### Problem to work on
Collect every line in the rows below that contains the word "major", and copy each of those lines out in full.

# Source records start

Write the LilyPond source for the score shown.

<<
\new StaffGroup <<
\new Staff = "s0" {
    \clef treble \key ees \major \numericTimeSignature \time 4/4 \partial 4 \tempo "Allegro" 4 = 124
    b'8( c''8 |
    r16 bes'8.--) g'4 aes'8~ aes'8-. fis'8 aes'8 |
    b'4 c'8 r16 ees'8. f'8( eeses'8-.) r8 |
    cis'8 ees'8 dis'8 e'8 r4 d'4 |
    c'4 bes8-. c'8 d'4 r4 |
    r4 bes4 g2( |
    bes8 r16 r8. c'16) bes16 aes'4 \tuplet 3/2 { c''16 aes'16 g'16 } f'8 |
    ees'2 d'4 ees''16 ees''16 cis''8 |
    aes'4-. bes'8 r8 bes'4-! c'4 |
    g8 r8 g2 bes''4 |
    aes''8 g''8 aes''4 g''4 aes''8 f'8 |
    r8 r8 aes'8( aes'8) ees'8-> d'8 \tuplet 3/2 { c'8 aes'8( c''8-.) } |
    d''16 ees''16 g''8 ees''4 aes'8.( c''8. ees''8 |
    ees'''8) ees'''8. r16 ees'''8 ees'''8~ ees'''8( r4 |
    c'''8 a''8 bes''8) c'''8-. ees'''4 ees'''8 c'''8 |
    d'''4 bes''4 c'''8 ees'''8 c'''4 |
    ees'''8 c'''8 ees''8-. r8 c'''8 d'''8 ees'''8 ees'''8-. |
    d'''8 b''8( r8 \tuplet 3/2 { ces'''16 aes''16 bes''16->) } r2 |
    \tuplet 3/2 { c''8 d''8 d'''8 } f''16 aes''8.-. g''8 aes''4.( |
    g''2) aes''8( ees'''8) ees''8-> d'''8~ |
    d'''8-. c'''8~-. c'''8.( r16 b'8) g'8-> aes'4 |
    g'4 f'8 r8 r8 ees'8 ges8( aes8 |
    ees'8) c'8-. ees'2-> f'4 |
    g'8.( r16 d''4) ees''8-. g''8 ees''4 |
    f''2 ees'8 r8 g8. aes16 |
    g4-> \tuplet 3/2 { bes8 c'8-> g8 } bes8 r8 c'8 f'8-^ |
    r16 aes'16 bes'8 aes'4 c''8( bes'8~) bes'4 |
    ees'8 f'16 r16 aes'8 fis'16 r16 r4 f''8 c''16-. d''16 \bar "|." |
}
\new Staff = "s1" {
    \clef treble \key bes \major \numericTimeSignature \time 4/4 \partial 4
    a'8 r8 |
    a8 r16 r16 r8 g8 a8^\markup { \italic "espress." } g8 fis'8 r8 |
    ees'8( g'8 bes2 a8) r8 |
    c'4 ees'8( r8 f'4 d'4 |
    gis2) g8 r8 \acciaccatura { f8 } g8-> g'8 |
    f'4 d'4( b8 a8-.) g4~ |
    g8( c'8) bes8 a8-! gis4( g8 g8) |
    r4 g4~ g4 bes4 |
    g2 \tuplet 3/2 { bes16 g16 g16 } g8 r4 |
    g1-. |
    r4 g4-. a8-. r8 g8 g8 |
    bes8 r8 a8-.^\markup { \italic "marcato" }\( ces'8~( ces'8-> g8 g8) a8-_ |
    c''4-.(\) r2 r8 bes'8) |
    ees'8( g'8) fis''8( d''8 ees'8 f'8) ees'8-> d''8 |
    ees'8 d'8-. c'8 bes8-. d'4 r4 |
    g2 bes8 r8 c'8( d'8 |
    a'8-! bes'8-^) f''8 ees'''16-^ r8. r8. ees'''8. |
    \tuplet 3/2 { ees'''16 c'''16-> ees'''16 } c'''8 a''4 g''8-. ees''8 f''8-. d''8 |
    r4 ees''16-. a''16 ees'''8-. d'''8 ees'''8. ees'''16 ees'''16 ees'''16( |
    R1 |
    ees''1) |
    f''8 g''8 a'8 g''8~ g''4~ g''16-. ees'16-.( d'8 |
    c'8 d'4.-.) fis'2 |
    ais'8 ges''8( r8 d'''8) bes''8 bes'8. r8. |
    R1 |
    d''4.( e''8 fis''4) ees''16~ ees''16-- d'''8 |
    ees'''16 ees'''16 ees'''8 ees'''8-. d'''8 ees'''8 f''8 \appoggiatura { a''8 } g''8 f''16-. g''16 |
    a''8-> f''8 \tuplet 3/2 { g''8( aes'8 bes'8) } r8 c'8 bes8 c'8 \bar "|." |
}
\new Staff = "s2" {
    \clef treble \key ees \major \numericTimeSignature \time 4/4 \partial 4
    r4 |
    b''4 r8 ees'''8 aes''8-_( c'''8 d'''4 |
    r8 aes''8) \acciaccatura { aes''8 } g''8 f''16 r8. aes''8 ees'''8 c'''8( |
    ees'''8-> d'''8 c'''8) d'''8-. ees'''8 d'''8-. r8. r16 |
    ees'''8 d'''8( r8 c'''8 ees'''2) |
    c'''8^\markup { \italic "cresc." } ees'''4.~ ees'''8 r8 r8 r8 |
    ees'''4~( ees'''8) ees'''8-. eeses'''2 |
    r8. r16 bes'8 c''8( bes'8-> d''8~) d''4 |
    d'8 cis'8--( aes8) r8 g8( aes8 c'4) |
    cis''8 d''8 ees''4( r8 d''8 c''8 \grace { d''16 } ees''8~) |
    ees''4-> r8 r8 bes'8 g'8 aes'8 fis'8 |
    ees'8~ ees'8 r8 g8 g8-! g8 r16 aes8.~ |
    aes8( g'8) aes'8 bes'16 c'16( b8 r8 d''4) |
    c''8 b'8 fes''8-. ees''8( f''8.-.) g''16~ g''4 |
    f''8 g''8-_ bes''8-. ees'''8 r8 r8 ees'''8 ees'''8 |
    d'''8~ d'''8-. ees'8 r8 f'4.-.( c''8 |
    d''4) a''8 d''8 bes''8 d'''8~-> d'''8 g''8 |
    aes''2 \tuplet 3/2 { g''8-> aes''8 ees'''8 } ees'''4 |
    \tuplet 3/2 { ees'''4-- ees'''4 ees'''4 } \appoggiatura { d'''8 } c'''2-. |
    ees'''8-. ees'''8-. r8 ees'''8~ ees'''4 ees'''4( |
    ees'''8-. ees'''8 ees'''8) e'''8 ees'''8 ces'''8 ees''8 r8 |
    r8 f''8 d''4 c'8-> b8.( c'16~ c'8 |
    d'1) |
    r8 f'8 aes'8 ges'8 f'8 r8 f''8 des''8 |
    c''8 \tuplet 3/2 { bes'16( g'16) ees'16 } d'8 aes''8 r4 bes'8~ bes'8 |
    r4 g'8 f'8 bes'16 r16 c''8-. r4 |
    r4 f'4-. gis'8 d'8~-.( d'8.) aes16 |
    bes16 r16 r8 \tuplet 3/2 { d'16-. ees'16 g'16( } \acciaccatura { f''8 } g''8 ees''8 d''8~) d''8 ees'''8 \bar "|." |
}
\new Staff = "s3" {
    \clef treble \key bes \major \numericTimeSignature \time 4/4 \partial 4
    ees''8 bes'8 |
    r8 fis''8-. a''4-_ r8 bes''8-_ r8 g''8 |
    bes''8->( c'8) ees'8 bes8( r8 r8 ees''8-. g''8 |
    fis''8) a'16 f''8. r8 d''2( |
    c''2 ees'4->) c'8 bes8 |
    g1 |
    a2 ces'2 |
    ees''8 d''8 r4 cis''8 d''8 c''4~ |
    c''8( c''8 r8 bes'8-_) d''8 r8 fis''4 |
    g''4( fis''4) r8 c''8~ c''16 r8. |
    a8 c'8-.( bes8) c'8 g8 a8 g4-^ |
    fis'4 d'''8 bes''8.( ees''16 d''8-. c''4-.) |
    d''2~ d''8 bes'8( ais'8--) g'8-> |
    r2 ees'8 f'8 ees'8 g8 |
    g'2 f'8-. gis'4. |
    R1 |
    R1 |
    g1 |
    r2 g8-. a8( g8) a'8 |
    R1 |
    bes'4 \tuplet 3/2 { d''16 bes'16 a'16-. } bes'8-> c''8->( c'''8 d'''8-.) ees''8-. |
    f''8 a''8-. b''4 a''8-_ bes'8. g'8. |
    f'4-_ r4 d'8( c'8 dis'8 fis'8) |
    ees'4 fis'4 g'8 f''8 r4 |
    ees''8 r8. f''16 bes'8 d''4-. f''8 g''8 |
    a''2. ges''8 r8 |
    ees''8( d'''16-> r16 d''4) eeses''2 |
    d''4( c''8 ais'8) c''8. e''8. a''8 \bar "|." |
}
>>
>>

# Source records end
# Source records start

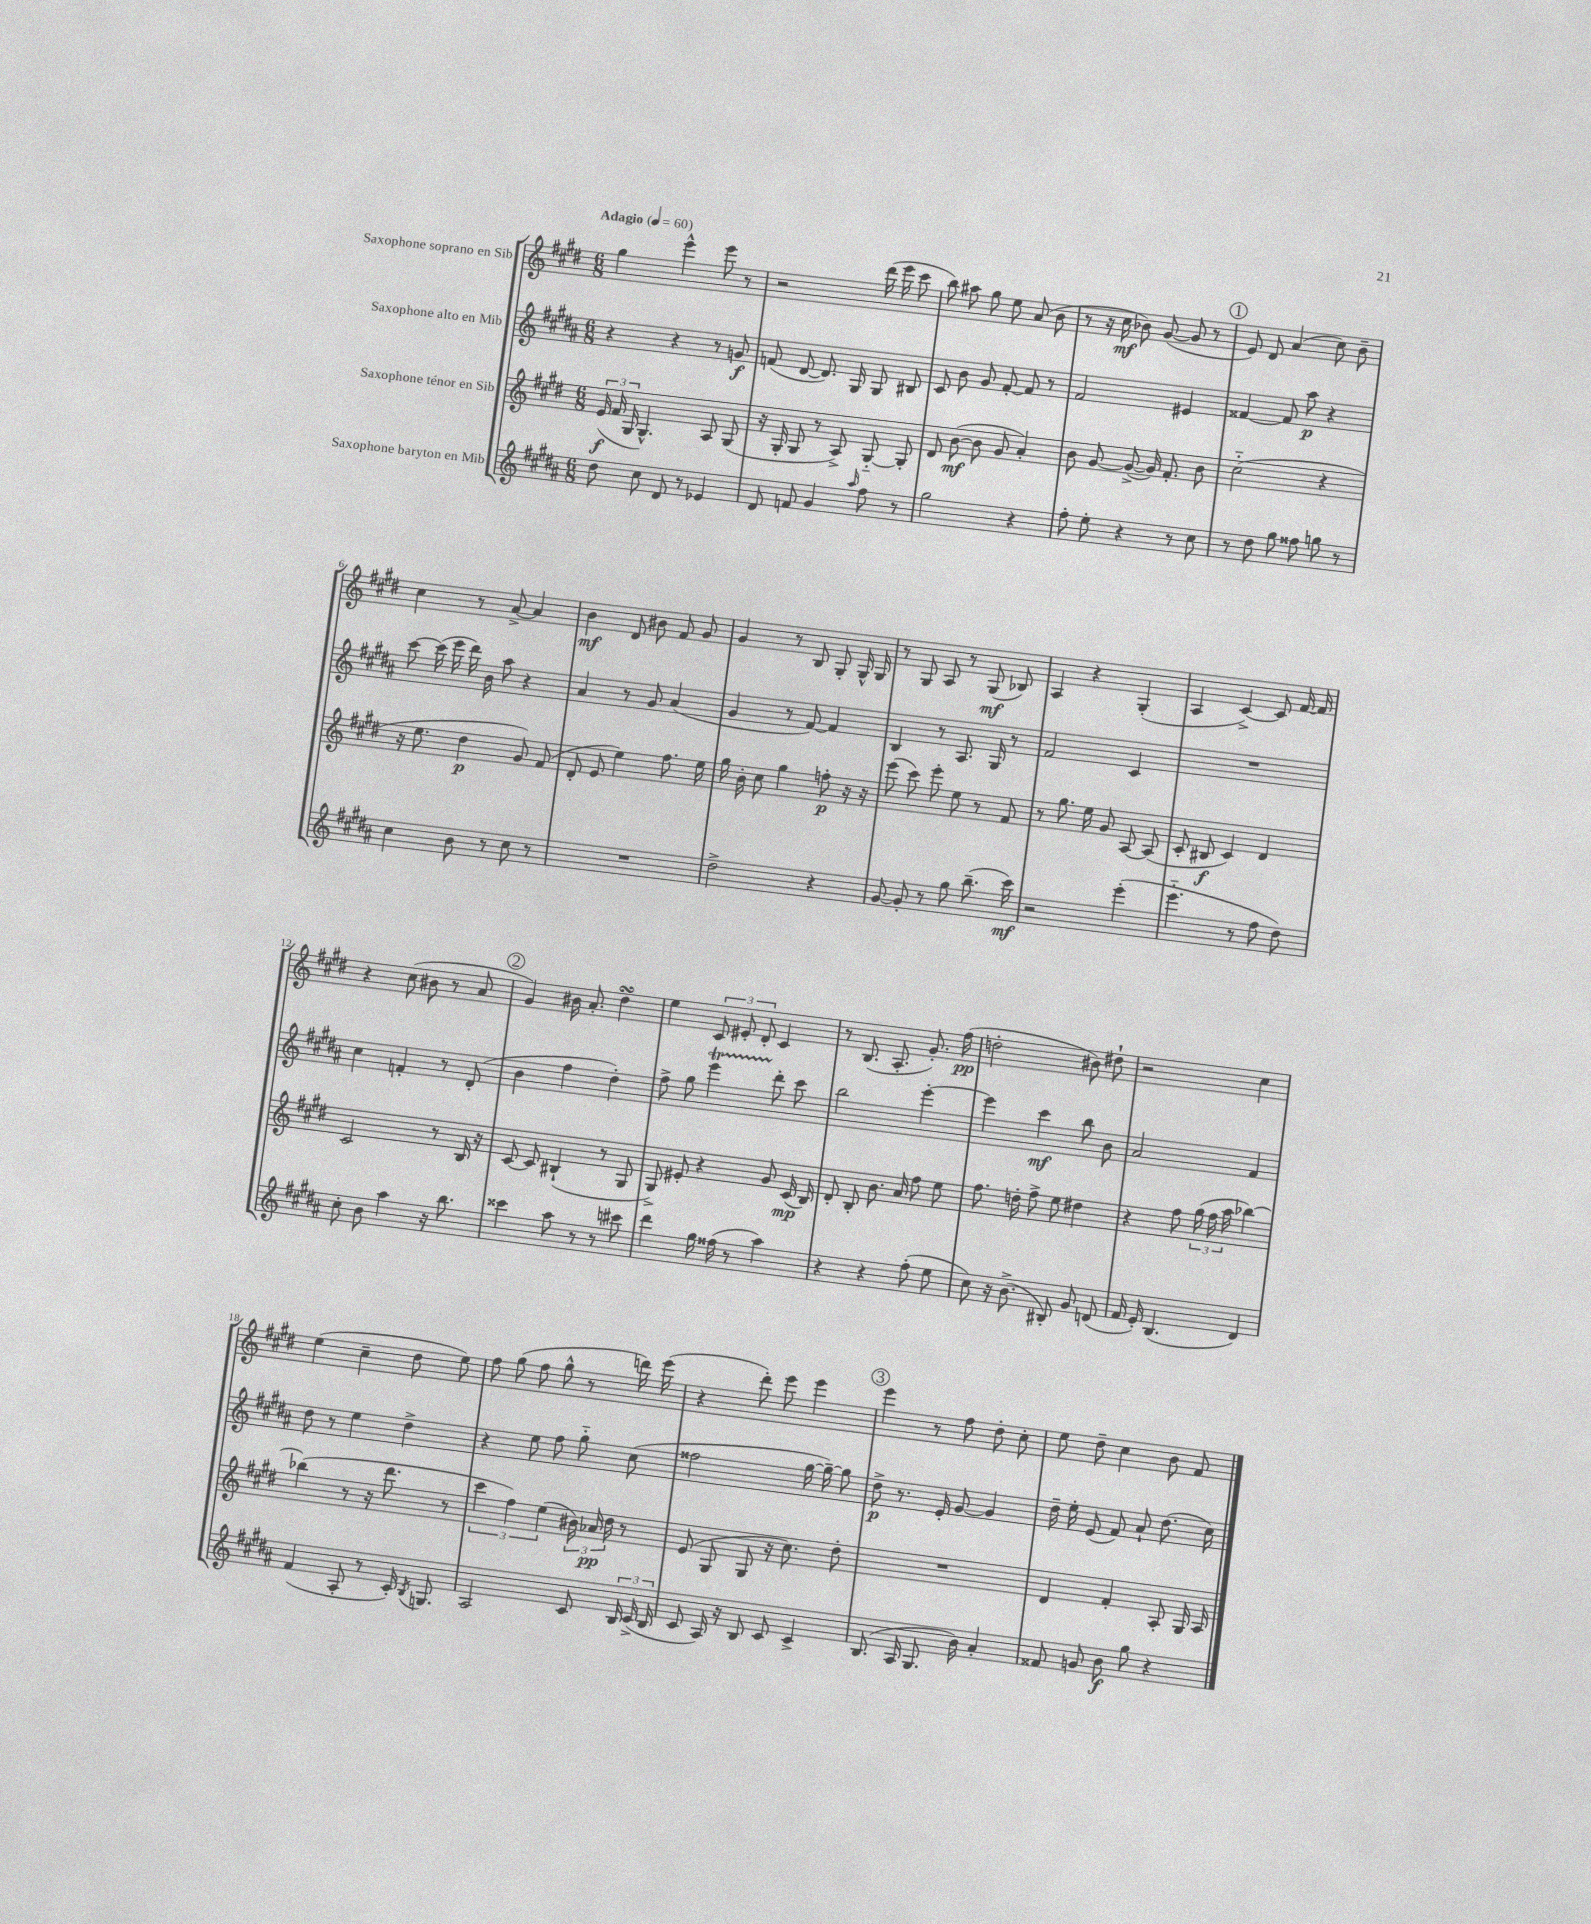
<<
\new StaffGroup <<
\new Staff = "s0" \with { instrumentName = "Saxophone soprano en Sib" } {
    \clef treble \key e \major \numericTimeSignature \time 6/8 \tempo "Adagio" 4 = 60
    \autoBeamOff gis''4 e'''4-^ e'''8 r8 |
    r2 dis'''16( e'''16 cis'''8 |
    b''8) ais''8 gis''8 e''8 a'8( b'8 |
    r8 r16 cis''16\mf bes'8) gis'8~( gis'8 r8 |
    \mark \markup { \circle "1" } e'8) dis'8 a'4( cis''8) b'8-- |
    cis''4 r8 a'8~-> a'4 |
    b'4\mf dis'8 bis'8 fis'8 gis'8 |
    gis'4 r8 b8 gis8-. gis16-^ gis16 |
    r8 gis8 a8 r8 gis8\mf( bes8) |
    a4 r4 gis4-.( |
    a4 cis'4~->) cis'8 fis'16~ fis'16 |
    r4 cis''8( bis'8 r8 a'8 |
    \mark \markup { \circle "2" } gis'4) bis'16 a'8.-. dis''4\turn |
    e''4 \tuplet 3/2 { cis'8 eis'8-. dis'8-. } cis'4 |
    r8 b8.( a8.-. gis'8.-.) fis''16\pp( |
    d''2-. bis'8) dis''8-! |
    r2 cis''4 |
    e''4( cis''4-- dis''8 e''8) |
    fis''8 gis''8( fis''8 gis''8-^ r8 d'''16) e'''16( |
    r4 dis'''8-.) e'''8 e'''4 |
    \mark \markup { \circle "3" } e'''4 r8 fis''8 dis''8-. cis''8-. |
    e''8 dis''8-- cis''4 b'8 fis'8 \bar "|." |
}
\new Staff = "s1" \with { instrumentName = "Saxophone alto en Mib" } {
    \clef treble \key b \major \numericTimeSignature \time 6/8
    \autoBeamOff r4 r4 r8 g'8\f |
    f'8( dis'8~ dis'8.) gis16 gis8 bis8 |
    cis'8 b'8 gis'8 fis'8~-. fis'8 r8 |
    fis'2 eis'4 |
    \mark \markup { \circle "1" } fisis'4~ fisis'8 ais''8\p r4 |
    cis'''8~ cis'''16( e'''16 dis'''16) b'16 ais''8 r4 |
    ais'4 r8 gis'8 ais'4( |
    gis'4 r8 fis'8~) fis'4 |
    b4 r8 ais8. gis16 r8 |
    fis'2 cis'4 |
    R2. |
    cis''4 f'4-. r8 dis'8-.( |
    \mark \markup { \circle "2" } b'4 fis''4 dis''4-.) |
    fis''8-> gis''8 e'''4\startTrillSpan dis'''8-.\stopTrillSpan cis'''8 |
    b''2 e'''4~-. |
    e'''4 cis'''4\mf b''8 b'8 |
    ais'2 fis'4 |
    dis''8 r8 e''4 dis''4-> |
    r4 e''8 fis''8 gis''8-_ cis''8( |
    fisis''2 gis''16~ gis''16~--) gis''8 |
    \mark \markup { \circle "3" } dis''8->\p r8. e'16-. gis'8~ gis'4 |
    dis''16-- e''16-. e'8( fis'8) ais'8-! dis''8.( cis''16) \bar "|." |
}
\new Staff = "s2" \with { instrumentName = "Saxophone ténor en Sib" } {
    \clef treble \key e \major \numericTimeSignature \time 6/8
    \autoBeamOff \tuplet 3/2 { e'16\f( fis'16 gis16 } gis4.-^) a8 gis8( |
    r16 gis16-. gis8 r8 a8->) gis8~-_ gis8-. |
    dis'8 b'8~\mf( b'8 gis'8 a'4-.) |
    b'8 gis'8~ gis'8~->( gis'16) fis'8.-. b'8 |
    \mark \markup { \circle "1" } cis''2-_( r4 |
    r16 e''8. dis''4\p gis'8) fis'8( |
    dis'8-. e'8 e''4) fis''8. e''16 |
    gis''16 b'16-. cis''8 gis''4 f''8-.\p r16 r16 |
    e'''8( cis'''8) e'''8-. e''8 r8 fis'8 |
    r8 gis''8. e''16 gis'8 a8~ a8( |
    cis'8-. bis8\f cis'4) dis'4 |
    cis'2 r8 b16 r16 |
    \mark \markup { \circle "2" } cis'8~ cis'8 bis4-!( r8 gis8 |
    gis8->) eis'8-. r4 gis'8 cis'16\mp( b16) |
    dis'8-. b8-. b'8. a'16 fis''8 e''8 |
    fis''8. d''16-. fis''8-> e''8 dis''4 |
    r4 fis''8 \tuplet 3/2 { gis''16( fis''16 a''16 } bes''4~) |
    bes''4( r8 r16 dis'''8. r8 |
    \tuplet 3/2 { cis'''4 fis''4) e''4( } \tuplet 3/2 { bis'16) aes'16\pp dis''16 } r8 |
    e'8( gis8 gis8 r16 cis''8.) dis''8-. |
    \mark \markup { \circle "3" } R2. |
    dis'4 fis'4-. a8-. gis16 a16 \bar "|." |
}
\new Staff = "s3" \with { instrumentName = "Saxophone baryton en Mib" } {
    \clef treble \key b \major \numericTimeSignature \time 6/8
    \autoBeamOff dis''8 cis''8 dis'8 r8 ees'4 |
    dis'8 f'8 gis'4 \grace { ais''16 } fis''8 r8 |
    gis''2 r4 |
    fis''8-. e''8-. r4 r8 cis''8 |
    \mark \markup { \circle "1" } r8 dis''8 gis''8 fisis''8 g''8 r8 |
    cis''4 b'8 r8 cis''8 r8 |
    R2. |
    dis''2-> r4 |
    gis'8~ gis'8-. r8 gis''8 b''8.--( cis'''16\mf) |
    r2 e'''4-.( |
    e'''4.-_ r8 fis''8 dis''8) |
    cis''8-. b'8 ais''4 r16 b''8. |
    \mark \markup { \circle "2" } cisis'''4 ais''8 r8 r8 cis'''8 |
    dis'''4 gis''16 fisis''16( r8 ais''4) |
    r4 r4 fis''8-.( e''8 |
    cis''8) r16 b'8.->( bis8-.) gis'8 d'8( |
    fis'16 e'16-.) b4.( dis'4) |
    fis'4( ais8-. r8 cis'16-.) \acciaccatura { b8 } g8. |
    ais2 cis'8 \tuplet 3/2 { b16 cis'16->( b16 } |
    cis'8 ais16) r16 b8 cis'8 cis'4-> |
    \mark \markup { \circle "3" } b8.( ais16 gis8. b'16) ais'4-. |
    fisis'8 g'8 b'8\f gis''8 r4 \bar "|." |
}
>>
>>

# Source records end

### Final result
    \clef treble \key ees \major \numericTimeSignature \time 4/4 \partial 4 \tempo "Allegro" 4 = 124
    \clef treble \key bes \major \numericTimeSignature \time 4/4 \partial 4
    \clef treble \key ees \major \numericTimeSignature \time 4/4 \partial 4
    \clef treble \key bes \major \numericTimeSignature \time 4/4 \partial 4
    \clef treble \key e \major \numericTimeSignature \time 6/8 \tempo "Adagio" 4 = 60
    \clef treble \key b \major \numericTimeSignature \time 6/8
    \clef treble \key e \major \numericTimeSignature \time 6/8
    \clef treble \key b \major \numericTimeSignature \time 6/8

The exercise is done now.